[Before-and-after change records]
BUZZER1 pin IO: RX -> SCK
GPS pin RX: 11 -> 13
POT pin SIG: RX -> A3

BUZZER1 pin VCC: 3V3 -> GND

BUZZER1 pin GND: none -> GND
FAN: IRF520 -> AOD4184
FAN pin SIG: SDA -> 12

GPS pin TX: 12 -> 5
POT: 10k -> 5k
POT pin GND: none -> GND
==
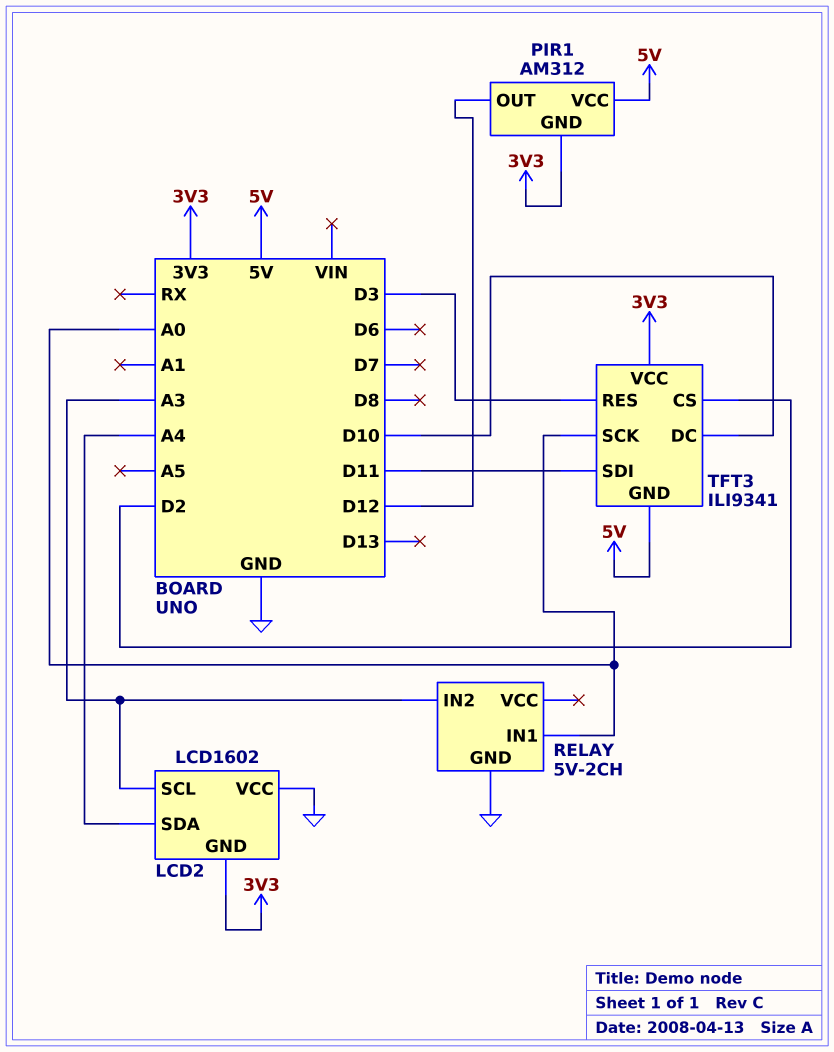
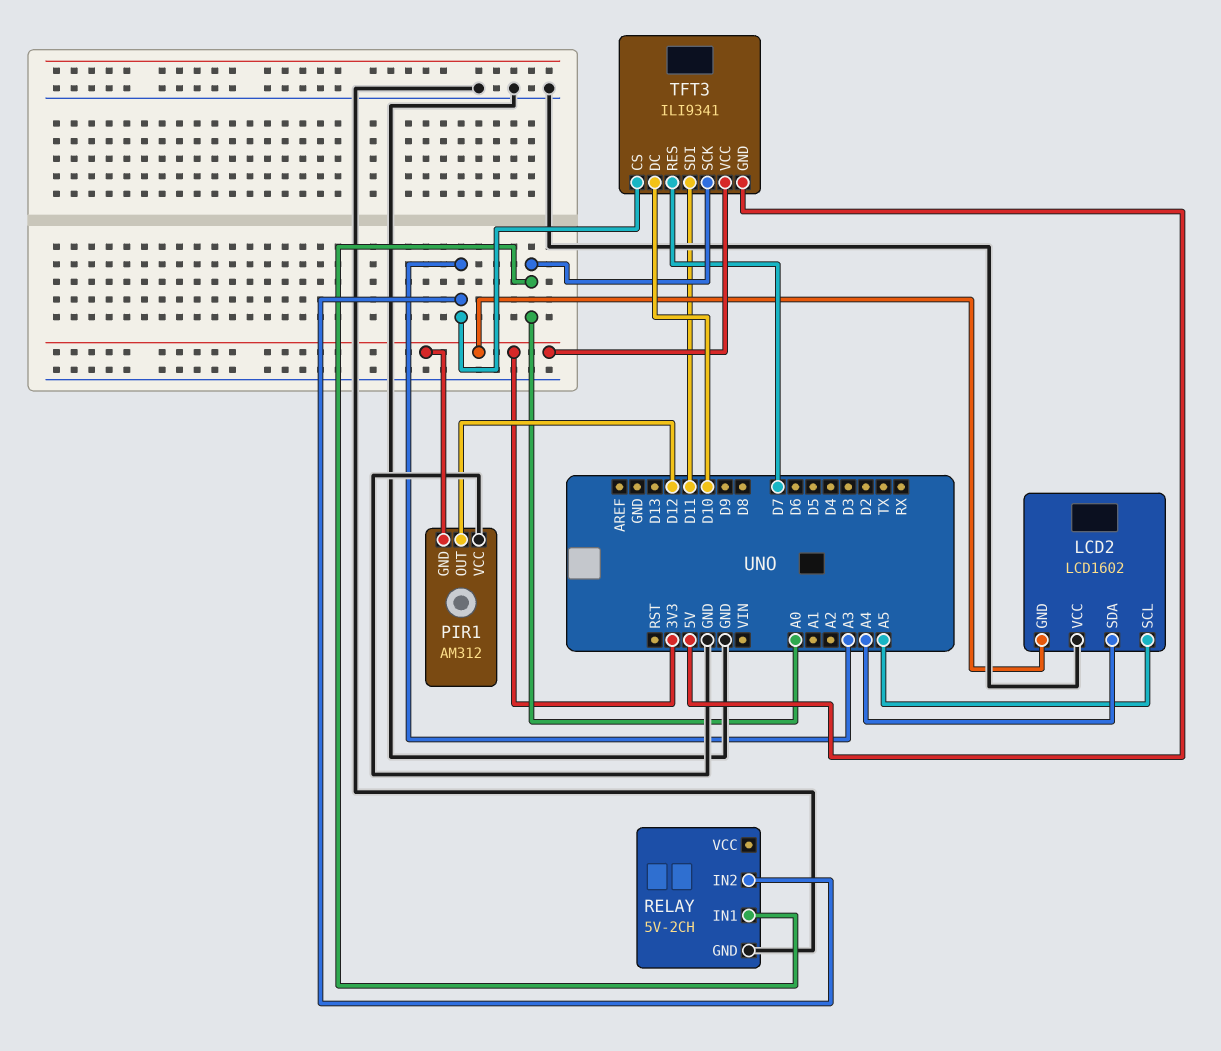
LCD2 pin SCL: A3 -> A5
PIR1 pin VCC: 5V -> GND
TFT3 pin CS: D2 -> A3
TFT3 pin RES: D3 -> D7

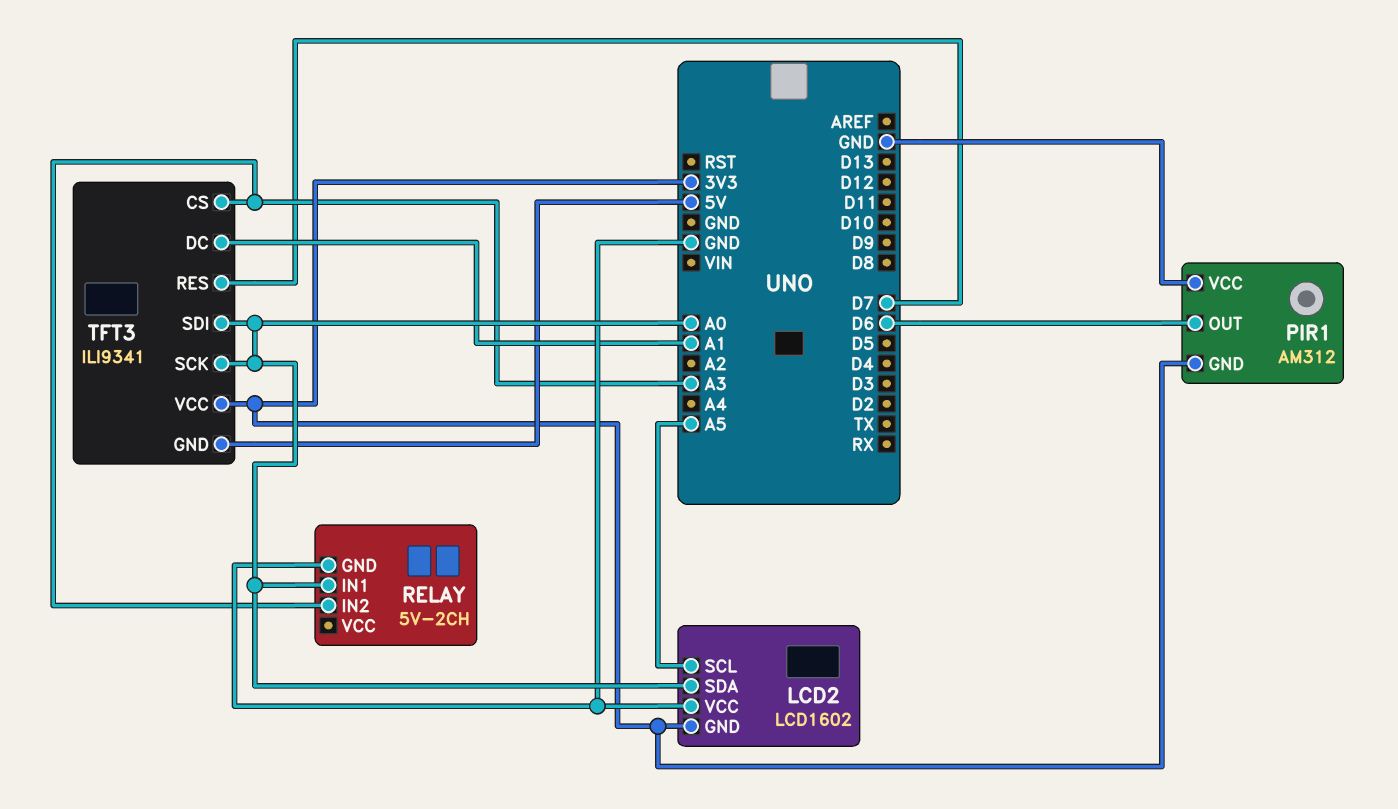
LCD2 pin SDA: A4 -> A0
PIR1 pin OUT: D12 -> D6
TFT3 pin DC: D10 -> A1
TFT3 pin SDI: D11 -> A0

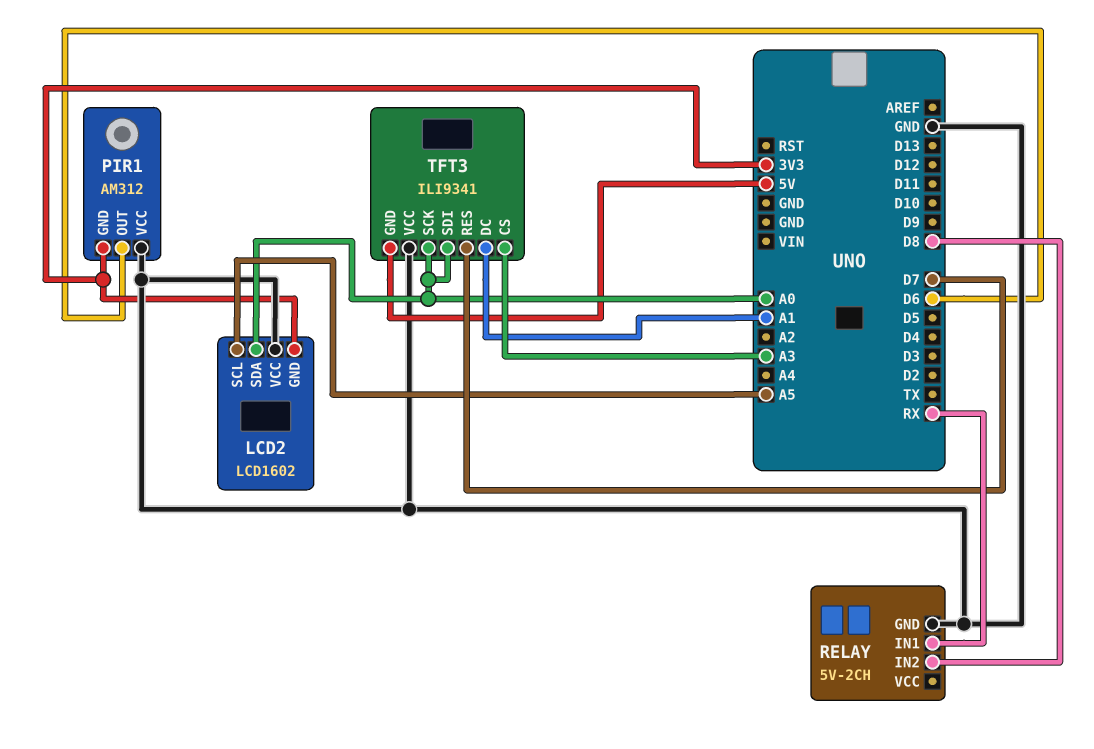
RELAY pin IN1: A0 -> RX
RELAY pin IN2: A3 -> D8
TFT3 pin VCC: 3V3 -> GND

● Work to be completed
Your copy should hold the lines from the one with "TFT3 pin DC: D10 -> A1" up to and including the one with "TFT3 pin VCC: 3V3 -> GND", exactly as in the data above, and no pictures.

● Result
TFT3 pin DC: D10 -> A1
TFT3 pin SDI: D11 -> A0

RELAY pin IN1: A0 -> RX
RELAY pin IN2: A3 -> D8
TFT3 pin VCC: 3V3 -> GND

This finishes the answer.